DIRECTIONS:
Repeat the lines of the data exactly and exclude any picture among them.
━━━━━━━━━━━━━━━━━━━━━━━━━━━━━━
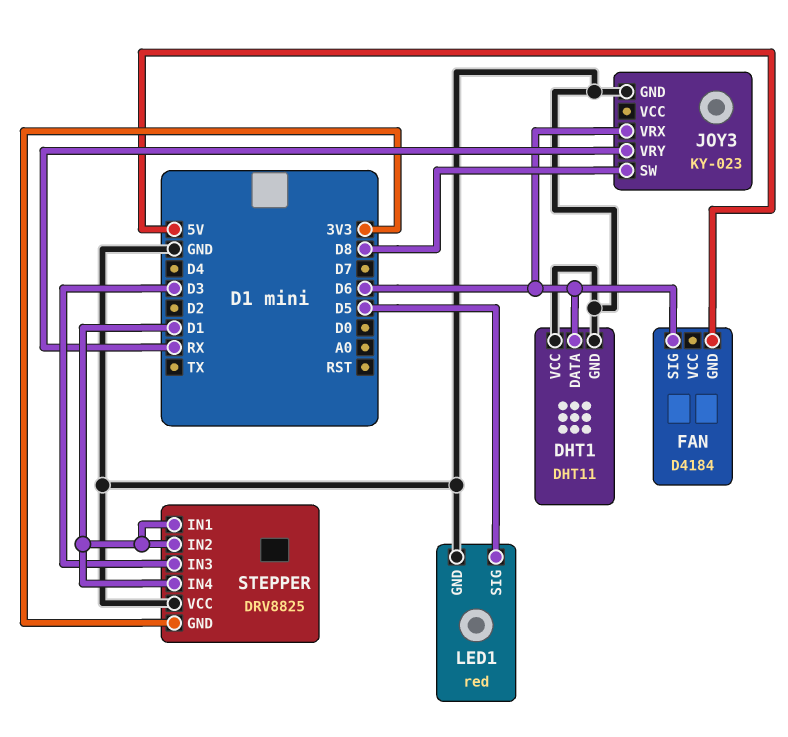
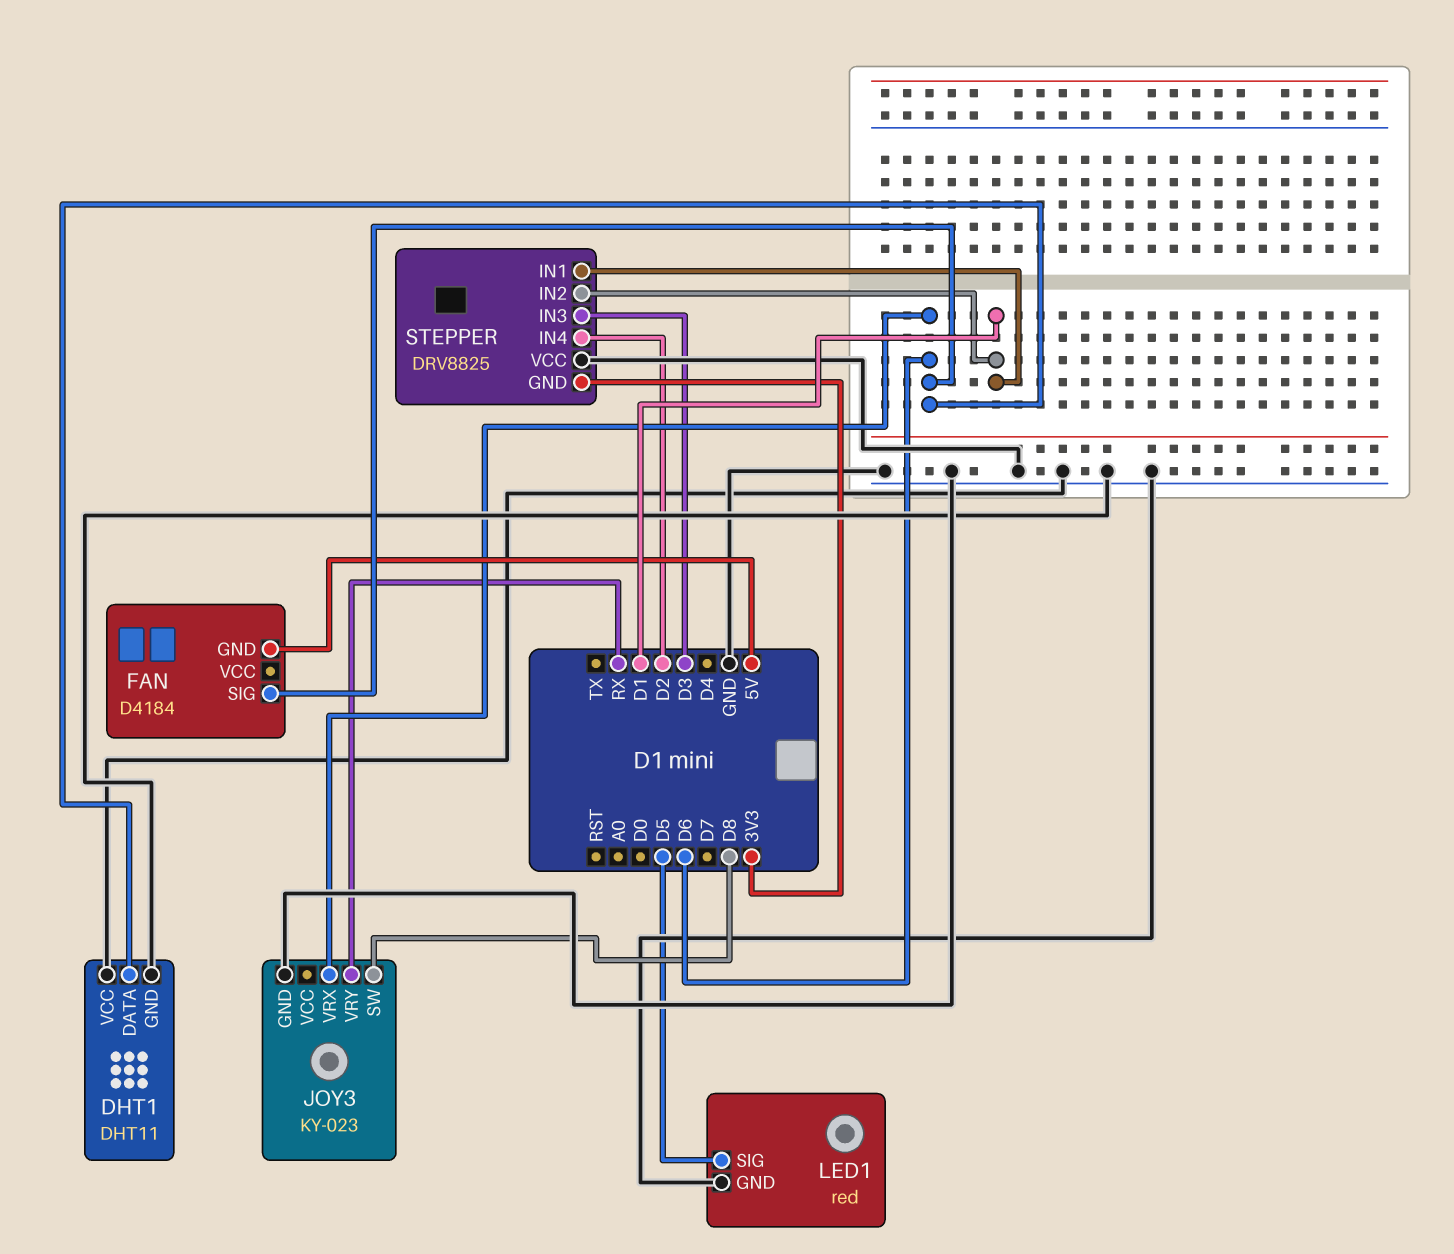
STEPPER pin IN4: D1 -> D2

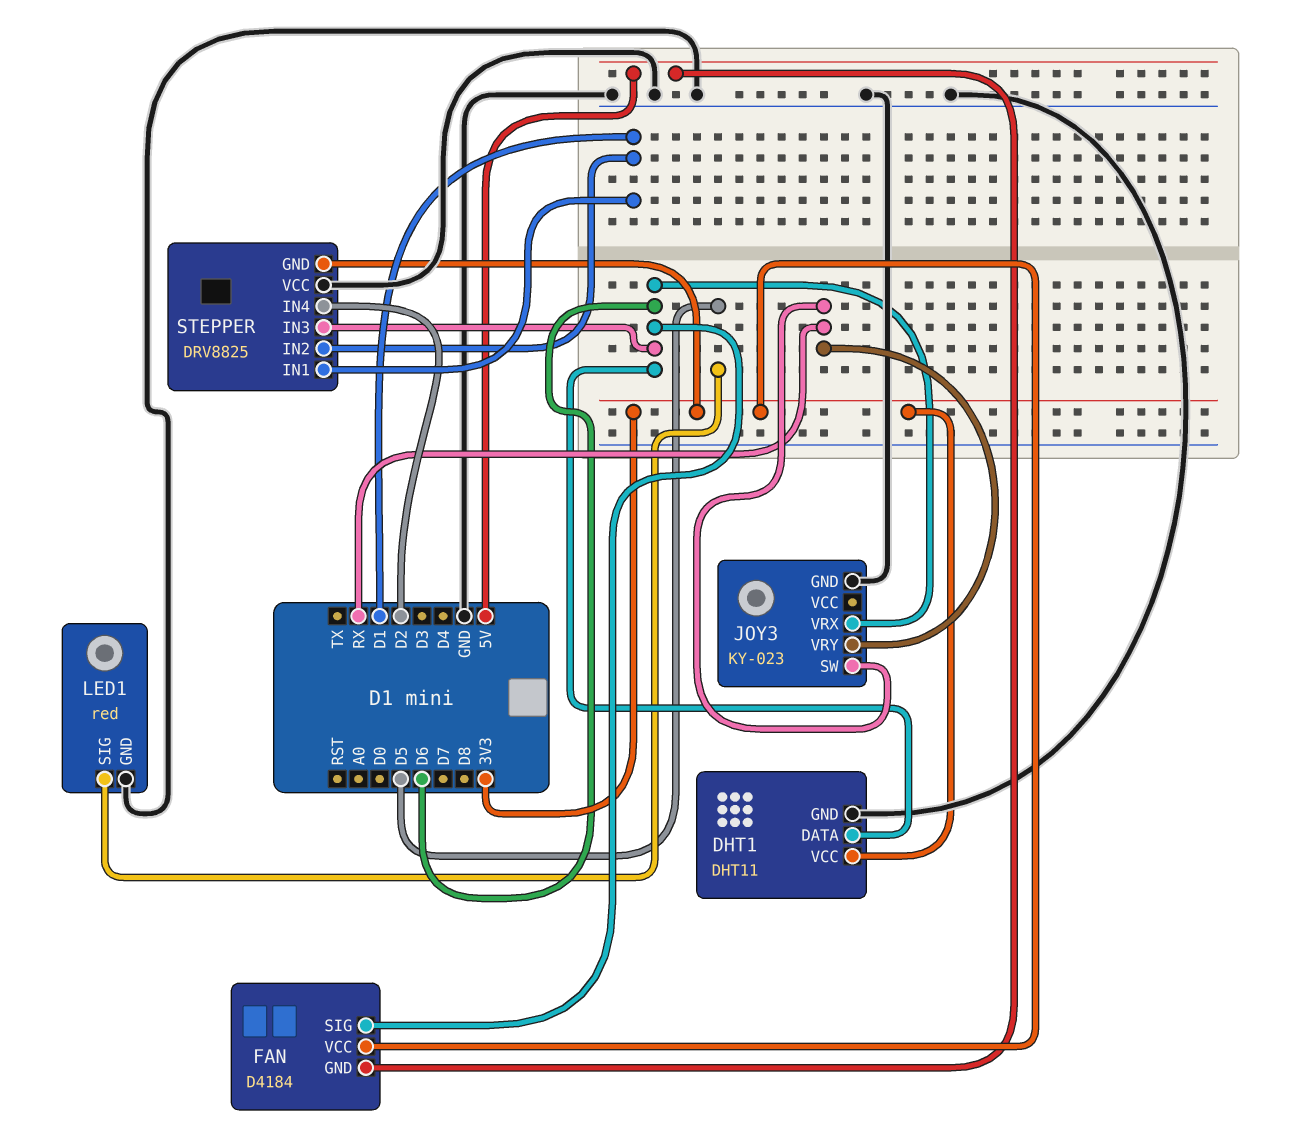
DHT1 pin VCC: GND -> 3V3
FAN pin VCC: none -> 3V3
JOY3 pin SW: D8 -> RX
STEPPER pin IN3: D3 -> D6

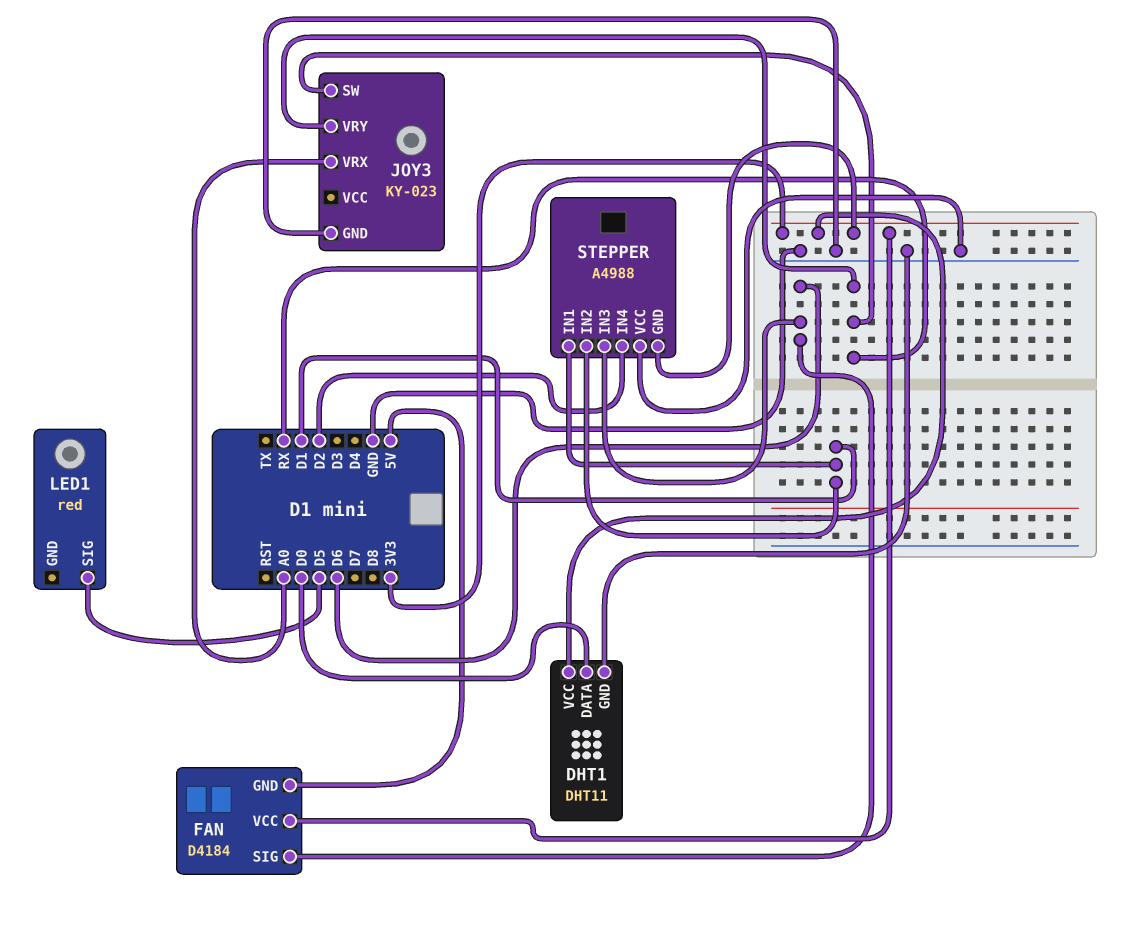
DHT1 pin DATA: D6 -> D0
JOY3 pin VRX: D6 -> A0
LED1 pin GND: GND -> none
STEPPER: DRV8825 -> A4988

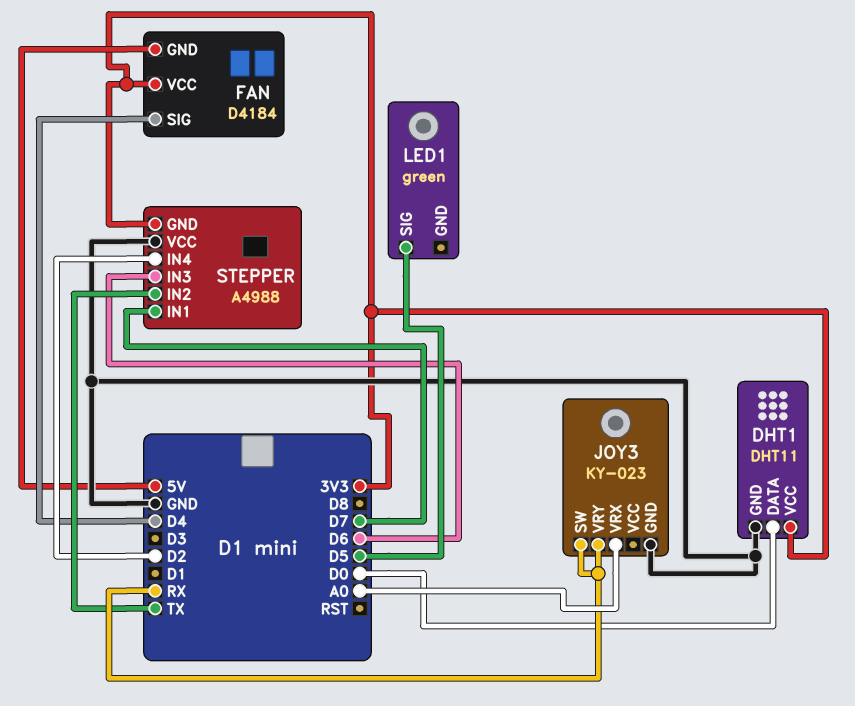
FAN pin SIG: D6 -> D4
LED1: red -> green
STEPPER pin IN1: D1 -> D7
STEPPER pin IN2: D1 -> TX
━━━━━━━━━━━━━━━━━━━━━━━━━━━━━━
RESPONSE BELOW:
STEPPER pin IN4: D1 -> D2

DHT1 pin VCC: GND -> 3V3
FAN pin VCC: none -> 3V3
JOY3 pin SW: D8 -> RX
STEPPER pin IN3: D3 -> D6

DHT1 pin DATA: D6 -> D0
JOY3 pin VRX: D6 -> A0
LED1 pin GND: GND -> none
STEPPER: DRV8825 -> A4988

FAN pin SIG: D6 -> D4
LED1: red -> green
STEPPER pin IN1: D1 -> D7
STEPPER pin IN2: D1 -> TX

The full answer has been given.